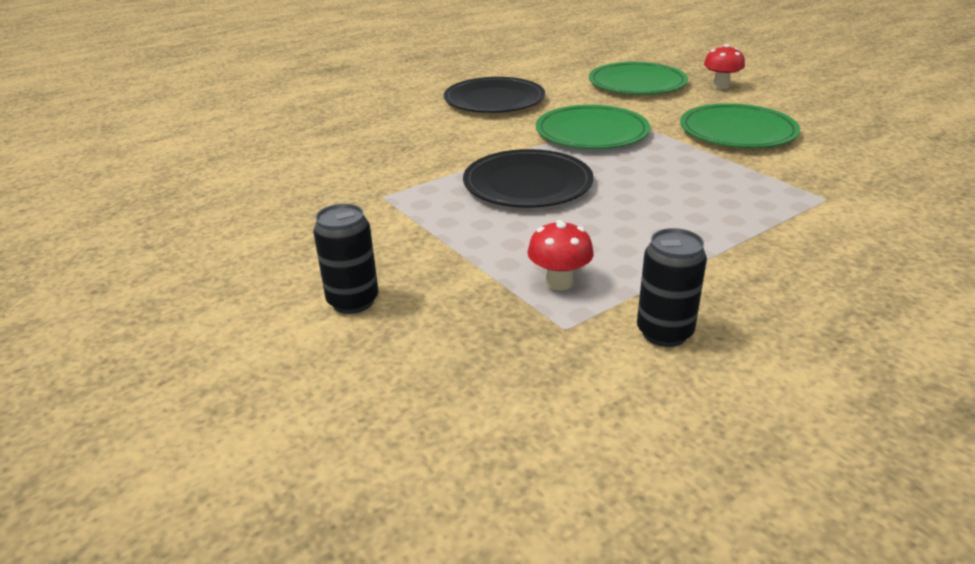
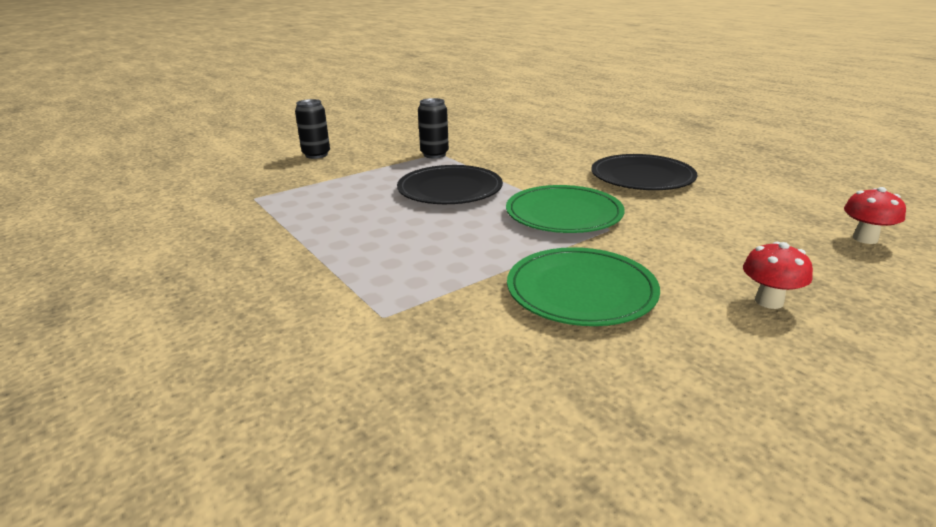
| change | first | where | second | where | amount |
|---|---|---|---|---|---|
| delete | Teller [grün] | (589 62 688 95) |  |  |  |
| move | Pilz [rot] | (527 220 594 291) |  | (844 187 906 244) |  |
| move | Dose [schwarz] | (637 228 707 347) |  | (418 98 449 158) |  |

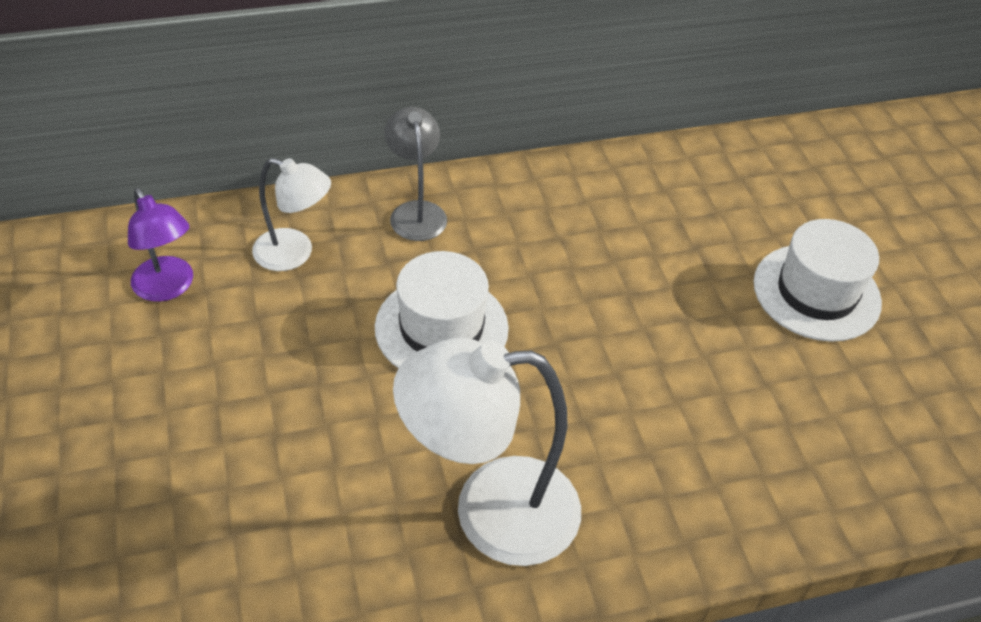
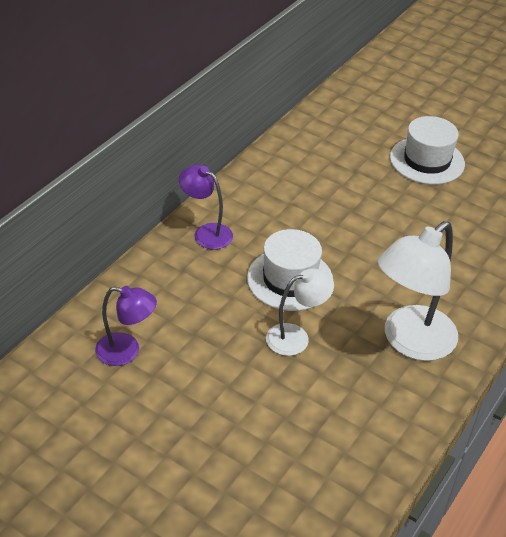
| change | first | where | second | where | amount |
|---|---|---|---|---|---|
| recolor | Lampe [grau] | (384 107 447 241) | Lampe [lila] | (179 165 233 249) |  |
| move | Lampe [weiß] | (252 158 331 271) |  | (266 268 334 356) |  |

━━━

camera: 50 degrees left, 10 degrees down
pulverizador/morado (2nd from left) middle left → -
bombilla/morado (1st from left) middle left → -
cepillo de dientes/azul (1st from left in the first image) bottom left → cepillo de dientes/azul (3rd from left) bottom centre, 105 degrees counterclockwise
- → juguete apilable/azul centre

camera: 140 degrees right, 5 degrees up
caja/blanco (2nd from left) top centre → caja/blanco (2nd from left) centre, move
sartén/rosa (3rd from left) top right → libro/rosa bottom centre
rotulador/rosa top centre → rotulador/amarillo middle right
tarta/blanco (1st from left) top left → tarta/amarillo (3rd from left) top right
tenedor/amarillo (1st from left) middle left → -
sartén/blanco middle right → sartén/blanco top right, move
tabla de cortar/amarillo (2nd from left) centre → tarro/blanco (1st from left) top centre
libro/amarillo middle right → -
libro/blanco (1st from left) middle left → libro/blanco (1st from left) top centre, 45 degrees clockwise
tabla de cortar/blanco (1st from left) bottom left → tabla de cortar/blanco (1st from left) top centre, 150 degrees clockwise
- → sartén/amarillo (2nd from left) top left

━━━

## TRY IT
There is a run of lines above from the one with "bombilla/morado (1st from" to the one with "cepillo de dientes/azul (1st"; print exactly that run, both ends included, and nothing else.

## RESPONSE AREA
bombilla/morado (1st from left) middle left → -
cepillo de dientes/azul (1st from left in the first image) bottom left → cepillo de dientes/azul (3rd from left) bottom centre, 105 degrees counterclockwise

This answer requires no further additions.